EXERCISE AIM - Output only the stretch of the listing that starts at the line containing "grey marker: 5 -> 6" and ends at the line containing "pink padlock: 3 -> 2", reproduced exactly with both ends.

SOURCE RECORDS -

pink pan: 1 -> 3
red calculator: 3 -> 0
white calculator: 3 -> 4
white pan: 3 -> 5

* * *

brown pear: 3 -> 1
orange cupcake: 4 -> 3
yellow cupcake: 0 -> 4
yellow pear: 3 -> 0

...

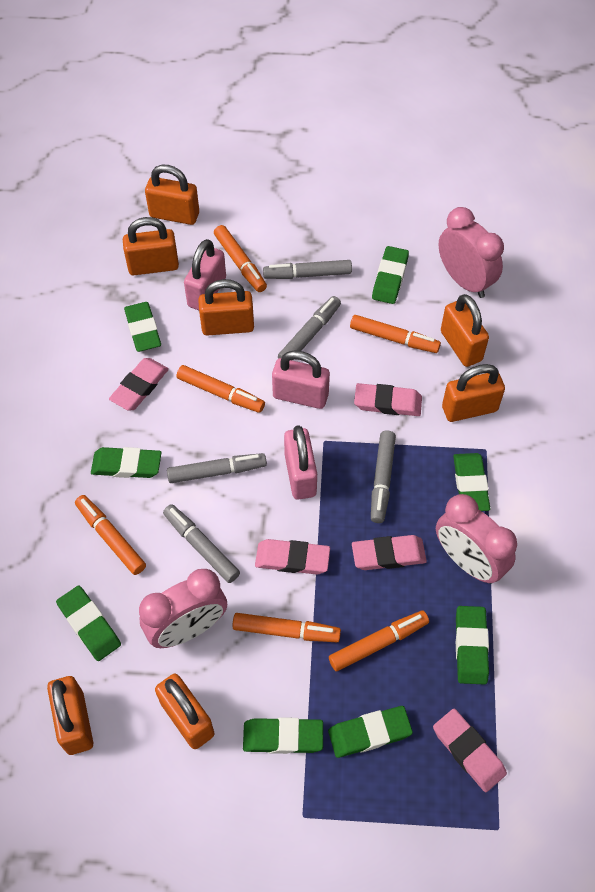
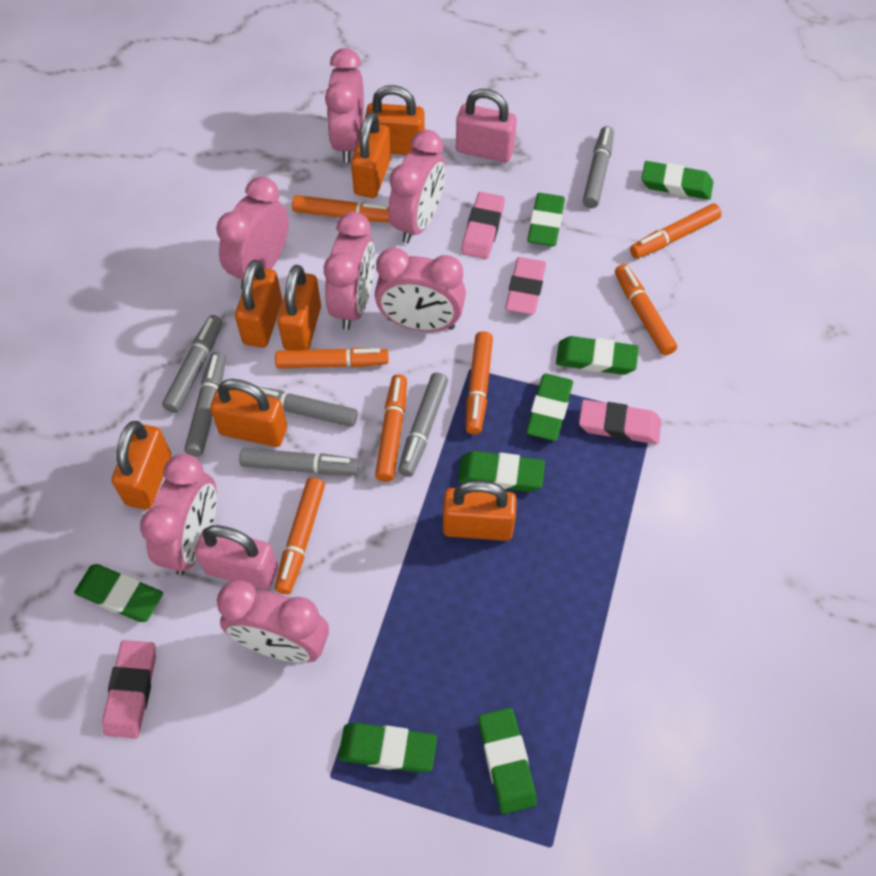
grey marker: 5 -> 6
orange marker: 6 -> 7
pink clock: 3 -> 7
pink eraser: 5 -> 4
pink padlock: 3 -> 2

RESPONSE TO THIS TASK -
grey marker: 5 -> 6
orange marker: 6 -> 7
pink clock: 3 -> 7
pink eraser: 5 -> 4
pink padlock: 3 -> 2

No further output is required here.